Work item
Given the records below, would you repeat exactly the lines that begin at the one containing "green carton: 1 -> 0" and end at the one containing "purple donut: 2 -> 3", inclusive?

- Opening Delimiter -

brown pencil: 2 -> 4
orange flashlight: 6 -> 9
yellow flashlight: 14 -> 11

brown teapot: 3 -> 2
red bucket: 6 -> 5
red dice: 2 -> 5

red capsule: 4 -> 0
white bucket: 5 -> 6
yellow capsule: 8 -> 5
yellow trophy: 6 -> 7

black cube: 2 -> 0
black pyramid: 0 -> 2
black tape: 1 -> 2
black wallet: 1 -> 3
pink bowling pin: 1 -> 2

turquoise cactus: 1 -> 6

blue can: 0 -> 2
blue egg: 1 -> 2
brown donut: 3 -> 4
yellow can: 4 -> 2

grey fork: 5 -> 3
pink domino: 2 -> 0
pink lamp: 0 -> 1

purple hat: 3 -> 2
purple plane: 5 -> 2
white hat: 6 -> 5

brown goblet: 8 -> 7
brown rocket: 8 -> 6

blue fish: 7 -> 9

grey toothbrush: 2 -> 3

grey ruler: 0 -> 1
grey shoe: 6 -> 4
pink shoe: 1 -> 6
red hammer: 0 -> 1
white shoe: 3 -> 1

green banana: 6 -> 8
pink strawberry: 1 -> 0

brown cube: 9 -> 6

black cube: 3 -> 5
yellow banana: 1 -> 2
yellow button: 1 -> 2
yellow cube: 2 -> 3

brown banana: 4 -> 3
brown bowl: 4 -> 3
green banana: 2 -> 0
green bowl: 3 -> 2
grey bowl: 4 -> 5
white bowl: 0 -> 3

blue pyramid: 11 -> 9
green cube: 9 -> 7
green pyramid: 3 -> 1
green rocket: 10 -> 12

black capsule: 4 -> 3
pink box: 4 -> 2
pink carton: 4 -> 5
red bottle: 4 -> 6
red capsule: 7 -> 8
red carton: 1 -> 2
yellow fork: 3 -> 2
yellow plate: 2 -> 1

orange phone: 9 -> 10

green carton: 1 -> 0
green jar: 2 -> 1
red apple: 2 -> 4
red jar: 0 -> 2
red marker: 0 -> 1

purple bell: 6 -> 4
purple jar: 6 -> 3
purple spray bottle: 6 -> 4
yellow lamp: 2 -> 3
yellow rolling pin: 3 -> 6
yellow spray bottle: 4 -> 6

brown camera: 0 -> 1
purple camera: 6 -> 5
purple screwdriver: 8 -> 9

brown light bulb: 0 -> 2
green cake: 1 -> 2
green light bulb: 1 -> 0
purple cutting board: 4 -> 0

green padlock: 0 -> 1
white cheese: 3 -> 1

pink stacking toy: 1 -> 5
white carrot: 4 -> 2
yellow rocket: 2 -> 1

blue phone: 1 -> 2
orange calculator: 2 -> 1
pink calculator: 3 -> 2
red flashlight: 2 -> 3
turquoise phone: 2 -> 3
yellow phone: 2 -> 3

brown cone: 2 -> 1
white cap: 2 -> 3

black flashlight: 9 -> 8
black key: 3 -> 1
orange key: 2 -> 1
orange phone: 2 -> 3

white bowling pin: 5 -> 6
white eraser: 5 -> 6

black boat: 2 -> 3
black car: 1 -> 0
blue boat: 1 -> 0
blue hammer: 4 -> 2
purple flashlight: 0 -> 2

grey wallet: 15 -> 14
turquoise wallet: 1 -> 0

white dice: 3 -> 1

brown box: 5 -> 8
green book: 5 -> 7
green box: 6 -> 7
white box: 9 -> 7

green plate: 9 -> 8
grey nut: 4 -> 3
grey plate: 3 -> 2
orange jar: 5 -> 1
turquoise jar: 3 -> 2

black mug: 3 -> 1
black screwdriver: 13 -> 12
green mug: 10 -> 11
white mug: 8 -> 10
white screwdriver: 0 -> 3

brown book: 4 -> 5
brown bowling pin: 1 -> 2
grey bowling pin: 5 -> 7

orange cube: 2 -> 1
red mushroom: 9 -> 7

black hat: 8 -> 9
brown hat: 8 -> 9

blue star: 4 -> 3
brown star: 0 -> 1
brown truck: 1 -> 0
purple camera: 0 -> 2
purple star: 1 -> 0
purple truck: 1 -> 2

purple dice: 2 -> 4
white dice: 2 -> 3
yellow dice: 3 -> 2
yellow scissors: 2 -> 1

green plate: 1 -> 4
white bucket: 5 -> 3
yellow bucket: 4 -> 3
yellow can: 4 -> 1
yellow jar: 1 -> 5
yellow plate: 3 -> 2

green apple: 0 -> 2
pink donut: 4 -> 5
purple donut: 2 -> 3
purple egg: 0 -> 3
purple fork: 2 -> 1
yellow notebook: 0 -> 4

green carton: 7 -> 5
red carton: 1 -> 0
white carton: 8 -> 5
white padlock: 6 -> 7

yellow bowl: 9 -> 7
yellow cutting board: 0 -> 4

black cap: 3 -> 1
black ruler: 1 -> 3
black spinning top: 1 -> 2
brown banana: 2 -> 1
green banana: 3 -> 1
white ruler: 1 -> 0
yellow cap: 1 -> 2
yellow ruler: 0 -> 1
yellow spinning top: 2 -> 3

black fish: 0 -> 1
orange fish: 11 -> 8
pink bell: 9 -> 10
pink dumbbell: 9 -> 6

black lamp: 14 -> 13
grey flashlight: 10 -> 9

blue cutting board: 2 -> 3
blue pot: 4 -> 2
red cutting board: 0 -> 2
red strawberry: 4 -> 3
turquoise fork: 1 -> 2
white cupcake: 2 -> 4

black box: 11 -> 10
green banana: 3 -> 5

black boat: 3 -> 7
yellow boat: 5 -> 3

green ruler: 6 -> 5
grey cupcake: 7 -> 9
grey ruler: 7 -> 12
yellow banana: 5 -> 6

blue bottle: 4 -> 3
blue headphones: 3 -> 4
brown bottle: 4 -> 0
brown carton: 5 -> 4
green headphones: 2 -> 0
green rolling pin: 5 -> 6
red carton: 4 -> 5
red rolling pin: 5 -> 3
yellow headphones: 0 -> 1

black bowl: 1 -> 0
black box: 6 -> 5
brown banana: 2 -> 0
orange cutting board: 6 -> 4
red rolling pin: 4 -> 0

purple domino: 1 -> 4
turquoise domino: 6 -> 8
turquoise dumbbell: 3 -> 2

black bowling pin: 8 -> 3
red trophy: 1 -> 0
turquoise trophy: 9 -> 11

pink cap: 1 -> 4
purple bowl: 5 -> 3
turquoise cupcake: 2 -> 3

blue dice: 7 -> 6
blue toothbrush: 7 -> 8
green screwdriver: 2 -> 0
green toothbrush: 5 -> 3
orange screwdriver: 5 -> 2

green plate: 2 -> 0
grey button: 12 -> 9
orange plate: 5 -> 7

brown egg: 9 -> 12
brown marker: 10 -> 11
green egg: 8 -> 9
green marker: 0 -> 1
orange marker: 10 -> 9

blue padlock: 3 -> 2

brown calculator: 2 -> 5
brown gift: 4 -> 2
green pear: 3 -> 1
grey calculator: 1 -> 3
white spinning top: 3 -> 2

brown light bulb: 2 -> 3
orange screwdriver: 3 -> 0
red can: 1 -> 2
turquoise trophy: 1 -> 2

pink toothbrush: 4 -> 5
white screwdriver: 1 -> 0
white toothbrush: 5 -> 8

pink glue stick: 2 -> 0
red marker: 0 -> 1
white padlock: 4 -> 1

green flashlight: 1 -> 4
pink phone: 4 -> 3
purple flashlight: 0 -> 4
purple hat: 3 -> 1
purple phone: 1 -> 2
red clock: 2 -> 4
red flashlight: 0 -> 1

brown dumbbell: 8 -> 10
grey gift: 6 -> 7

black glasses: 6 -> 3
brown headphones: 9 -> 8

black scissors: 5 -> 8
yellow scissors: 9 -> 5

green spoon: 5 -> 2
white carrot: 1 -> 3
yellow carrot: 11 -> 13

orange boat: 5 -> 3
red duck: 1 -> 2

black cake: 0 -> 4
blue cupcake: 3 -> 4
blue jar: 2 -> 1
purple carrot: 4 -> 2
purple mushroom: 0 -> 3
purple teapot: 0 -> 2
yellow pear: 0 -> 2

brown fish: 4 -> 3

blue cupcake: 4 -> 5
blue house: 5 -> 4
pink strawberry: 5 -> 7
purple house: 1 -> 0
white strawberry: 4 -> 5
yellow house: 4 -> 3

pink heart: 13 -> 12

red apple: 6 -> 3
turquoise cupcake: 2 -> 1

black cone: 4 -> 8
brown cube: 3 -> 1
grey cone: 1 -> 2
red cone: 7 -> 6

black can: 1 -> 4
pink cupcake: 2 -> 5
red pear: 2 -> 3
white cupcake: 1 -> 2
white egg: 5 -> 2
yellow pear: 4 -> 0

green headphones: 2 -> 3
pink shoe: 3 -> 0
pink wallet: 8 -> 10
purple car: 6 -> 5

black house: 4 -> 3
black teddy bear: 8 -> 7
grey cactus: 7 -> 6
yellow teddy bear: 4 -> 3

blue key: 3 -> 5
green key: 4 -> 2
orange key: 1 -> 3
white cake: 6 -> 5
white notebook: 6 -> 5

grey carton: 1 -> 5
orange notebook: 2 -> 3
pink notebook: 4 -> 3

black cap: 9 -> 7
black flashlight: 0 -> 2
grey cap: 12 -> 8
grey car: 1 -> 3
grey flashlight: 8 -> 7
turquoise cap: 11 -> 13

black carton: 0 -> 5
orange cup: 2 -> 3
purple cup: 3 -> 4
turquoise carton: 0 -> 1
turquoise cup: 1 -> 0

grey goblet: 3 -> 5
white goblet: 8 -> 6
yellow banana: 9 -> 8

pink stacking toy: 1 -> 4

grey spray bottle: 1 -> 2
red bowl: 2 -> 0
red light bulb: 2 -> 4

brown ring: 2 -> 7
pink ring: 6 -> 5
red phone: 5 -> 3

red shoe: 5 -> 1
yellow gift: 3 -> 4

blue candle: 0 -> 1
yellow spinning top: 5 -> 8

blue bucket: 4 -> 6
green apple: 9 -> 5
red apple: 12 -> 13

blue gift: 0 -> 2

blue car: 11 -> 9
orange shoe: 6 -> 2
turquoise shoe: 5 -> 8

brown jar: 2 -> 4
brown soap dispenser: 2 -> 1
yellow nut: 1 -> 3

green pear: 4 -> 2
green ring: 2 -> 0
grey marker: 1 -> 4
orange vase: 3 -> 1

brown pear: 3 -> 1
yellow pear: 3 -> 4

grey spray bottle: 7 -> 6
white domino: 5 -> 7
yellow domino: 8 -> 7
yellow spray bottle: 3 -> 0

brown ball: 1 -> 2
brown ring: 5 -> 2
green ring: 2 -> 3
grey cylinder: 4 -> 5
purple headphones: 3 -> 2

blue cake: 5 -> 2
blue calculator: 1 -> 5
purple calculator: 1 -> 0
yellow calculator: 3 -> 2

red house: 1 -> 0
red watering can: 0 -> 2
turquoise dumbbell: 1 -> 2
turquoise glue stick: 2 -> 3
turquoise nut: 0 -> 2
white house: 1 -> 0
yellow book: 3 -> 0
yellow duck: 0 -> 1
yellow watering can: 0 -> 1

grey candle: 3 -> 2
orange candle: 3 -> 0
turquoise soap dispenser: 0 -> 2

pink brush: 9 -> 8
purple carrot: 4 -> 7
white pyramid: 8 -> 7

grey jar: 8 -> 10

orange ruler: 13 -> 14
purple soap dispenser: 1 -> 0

- Closing Delimiter -

Task result
green carton: 1 -> 0
green jar: 2 -> 1
red apple: 2 -> 4
red jar: 0 -> 2
red marker: 0 -> 1

purple bell: 6 -> 4
purple jar: 6 -> 3
purple spray bottle: 6 -> 4
yellow lamp: 2 -> 3
yellow rolling pin: 3 -> 6
yellow spray bottle: 4 -> 6

brown camera: 0 -> 1
purple camera: 6 -> 5
purple screwdriver: 8 -> 9

brown light bulb: 0 -> 2
green cake: 1 -> 2
green light bulb: 1 -> 0
purple cutting board: 4 -> 0

green padlock: 0 -> 1
white cheese: 3 -> 1

pink stacking toy: 1 -> 5
white carrot: 4 -> 2
yellow rocket: 2 -> 1

blue phone: 1 -> 2
orange calculator: 2 -> 1
pink calculator: 3 -> 2
red flashlight: 2 -> 3
turquoise phone: 2 -> 3
yellow phone: 2 -> 3

brown cone: 2 -> 1
white cap: 2 -> 3

black flashlight: 9 -> 8
black key: 3 -> 1
orange key: 2 -> 1
orange phone: 2 -> 3

white bowling pin: 5 -> 6
white eraser: 5 -> 6

black boat: 2 -> 3
black car: 1 -> 0
blue boat: 1 -> 0
blue hammer: 4 -> 2
purple flashlight: 0 -> 2

grey wallet: 15 -> 14
turquoise wallet: 1 -> 0

white dice: 3 -> 1

brown box: 5 -> 8
green book: 5 -> 7
green box: 6 -> 7
white box: 9 -> 7

green plate: 9 -> 8
grey nut: 4 -> 3
grey plate: 3 -> 2
orange jar: 5 -> 1
turquoise jar: 3 -> 2

black mug: 3 -> 1
black screwdriver: 13 -> 12
green mug: 10 -> 11
white mug: 8 -> 10
white screwdriver: 0 -> 3

brown book: 4 -> 5
brown bowling pin: 1 -> 2
grey bowling pin: 5 -> 7

orange cube: 2 -> 1
red mushroom: 9 -> 7

black hat: 8 -> 9
brown hat: 8 -> 9

blue star: 4 -> 3
brown star: 0 -> 1
brown truck: 1 -> 0
purple camera: 0 -> 2
purple star: 1 -> 0
purple truck: 1 -> 2

purple dice: 2 -> 4
white dice: 2 -> 3
yellow dice: 3 -> 2
yellow scissors: 2 -> 1

green plate: 1 -> 4
white bucket: 5 -> 3
yellow bucket: 4 -> 3
yellow can: 4 -> 1
yellow jar: 1 -> 5
yellow plate: 3 -> 2

green apple: 0 -> 2
pink donut: 4 -> 5
purple donut: 2 -> 3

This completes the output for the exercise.